**Qué hacer**
Copia de nuevo los registros desde la línea con "This is a 0.4 m/px" hasta el final de los registros, ambos extremos incluidos, cambiando "road class" por "road category" y sin tocar nada más.

**Material entregado**
============================================================

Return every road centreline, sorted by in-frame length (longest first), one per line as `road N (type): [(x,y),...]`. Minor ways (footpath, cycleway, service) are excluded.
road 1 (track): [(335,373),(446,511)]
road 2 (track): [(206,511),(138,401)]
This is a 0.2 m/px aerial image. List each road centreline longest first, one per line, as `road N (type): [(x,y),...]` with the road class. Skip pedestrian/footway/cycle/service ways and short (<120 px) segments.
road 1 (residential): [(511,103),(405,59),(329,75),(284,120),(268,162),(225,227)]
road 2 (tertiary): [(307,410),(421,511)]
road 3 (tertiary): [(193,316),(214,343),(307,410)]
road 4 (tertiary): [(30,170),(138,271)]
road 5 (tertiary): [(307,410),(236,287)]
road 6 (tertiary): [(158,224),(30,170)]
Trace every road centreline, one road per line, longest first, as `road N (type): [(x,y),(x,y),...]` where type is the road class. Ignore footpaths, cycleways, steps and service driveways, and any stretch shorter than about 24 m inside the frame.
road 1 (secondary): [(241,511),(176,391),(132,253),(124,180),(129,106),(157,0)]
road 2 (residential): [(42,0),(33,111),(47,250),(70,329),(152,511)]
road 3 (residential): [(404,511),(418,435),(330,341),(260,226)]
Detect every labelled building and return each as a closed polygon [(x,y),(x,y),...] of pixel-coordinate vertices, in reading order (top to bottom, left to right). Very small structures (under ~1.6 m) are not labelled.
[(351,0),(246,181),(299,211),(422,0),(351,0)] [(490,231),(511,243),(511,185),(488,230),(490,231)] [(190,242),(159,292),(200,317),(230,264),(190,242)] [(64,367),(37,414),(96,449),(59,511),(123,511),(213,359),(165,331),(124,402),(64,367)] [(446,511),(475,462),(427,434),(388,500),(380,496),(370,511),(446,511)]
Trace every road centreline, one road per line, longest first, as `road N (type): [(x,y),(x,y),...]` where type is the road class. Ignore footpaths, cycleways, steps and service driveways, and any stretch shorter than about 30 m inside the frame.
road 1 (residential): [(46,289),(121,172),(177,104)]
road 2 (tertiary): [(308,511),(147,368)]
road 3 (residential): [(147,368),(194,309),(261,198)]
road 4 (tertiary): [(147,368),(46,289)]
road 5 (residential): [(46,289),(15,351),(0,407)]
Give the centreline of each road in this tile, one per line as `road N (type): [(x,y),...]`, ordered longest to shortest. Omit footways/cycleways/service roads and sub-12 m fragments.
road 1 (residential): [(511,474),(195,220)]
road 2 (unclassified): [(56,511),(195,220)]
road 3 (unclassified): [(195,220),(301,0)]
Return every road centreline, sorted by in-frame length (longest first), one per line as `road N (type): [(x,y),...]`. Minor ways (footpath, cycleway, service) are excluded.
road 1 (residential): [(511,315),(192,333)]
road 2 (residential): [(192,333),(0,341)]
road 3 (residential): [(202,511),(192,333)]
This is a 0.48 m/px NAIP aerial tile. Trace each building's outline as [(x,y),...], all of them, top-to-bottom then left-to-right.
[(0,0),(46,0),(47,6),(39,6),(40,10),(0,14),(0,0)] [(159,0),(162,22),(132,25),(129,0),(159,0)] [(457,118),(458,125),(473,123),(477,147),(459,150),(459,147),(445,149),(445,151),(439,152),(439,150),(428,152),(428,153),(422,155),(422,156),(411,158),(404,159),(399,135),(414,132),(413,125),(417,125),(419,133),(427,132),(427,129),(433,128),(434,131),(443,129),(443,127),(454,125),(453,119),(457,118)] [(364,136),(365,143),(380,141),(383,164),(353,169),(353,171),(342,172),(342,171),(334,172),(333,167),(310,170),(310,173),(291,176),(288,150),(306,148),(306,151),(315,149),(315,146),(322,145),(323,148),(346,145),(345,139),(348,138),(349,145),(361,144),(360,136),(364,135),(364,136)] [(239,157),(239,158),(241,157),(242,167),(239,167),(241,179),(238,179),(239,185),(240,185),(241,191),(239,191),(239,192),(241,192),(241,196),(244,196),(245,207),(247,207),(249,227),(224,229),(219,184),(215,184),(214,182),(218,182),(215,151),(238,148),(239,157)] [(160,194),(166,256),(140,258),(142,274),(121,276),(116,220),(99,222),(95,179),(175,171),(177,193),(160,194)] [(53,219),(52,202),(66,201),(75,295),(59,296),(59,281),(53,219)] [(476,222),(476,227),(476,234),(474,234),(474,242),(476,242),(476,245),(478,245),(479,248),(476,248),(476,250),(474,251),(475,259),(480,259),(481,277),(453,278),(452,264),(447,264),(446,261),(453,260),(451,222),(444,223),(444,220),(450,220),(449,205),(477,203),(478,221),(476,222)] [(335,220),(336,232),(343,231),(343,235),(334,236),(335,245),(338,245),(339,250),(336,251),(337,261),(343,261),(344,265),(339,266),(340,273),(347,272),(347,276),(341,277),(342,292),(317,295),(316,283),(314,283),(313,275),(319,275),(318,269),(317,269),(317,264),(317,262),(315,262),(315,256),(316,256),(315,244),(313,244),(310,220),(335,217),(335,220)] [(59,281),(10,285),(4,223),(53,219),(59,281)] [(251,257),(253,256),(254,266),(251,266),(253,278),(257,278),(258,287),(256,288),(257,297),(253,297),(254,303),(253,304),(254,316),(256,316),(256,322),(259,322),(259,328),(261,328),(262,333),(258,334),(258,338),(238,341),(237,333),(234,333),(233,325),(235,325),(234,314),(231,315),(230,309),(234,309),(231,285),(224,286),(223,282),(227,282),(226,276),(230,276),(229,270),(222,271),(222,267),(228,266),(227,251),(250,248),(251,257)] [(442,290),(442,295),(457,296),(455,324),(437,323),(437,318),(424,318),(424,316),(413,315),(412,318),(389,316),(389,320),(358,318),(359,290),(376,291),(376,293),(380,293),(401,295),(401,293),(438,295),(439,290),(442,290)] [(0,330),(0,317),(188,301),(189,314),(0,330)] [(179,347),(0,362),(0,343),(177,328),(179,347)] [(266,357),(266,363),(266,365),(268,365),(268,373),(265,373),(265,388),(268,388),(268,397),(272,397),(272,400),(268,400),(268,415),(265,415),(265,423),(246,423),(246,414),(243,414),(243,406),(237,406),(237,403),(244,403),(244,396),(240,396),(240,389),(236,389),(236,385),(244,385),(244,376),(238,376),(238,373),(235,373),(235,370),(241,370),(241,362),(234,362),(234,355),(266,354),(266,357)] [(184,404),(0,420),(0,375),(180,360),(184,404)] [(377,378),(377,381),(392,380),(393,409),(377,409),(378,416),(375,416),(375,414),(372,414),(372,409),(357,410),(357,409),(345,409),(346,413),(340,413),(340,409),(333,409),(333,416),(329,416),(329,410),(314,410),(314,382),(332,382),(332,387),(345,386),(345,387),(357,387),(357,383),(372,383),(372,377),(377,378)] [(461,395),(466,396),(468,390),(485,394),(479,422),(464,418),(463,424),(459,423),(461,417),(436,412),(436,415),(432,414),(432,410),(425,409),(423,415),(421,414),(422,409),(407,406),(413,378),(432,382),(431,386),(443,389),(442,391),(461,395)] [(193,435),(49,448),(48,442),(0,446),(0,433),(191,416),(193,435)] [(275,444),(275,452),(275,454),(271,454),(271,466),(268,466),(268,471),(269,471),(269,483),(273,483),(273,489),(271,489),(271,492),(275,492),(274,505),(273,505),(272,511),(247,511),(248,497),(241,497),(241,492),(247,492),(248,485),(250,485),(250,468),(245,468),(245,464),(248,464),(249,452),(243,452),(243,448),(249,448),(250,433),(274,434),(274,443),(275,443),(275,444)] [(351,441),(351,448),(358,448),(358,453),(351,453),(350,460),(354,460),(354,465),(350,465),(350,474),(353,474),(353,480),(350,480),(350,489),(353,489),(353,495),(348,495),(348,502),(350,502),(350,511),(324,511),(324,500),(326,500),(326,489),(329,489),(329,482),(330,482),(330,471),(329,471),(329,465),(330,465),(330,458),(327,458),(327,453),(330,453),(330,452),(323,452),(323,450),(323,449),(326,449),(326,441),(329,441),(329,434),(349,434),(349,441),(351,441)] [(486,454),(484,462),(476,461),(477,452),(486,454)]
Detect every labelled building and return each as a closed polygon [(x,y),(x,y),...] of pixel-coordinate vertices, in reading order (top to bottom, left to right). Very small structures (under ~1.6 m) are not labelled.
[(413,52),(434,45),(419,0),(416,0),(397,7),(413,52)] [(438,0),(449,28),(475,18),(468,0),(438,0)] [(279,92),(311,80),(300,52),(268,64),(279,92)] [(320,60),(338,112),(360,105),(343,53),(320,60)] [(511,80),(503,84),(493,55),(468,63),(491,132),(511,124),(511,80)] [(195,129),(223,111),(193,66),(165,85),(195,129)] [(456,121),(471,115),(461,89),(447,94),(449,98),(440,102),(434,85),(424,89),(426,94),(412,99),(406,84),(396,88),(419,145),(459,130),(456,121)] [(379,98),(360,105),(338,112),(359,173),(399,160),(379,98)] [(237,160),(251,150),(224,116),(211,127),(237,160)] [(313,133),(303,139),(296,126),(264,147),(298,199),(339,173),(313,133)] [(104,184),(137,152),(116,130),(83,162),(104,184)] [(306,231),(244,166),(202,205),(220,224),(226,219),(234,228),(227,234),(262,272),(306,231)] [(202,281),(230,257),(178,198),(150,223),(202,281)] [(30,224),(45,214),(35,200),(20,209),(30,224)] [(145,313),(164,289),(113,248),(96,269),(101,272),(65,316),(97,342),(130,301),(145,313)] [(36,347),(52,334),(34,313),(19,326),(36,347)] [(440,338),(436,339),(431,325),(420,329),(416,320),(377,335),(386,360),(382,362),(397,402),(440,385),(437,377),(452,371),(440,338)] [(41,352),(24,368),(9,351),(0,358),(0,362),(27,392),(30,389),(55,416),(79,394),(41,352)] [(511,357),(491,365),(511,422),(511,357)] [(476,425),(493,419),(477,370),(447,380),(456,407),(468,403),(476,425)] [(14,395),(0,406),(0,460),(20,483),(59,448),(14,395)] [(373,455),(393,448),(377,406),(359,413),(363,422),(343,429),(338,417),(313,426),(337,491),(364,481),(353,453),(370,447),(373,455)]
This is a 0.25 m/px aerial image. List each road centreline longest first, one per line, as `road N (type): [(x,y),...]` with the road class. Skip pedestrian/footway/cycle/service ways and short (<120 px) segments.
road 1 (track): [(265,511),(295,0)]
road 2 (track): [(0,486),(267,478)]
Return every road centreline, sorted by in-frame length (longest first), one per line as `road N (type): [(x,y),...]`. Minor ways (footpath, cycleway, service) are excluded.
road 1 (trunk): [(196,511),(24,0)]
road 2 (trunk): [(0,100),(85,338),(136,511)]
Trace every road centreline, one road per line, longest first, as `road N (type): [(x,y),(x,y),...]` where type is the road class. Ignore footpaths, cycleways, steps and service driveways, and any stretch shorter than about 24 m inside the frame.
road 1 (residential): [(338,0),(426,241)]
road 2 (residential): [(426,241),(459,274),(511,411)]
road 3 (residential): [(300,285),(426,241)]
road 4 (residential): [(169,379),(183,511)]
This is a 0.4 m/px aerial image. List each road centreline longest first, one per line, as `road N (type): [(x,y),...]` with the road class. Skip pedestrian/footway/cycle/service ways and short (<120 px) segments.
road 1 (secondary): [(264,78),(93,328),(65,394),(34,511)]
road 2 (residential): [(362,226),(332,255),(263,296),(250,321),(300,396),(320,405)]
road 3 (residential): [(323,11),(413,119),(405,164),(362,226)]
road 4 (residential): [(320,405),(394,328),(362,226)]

============================================================

**Respuesta escrita**
This is a 0.4 m/px aerial image. List each road centreline longest first, one per line, as `road N (type): [(x,y),...]` with the road category. Skip pedestrian/footway/cycle/service ways and short (<120 px) segments.
road 1 (secondary): [(264,78),(93,328),(65,394),(34,511)]
road 2 (residential): [(362,226),(332,255),(263,296),(250,321),(300,396),(320,405)]
road 3 (residential): [(323,11),(413,119),(405,164),(362,226)]
road 4 (residential): [(320,405),(394,328),(362,226)]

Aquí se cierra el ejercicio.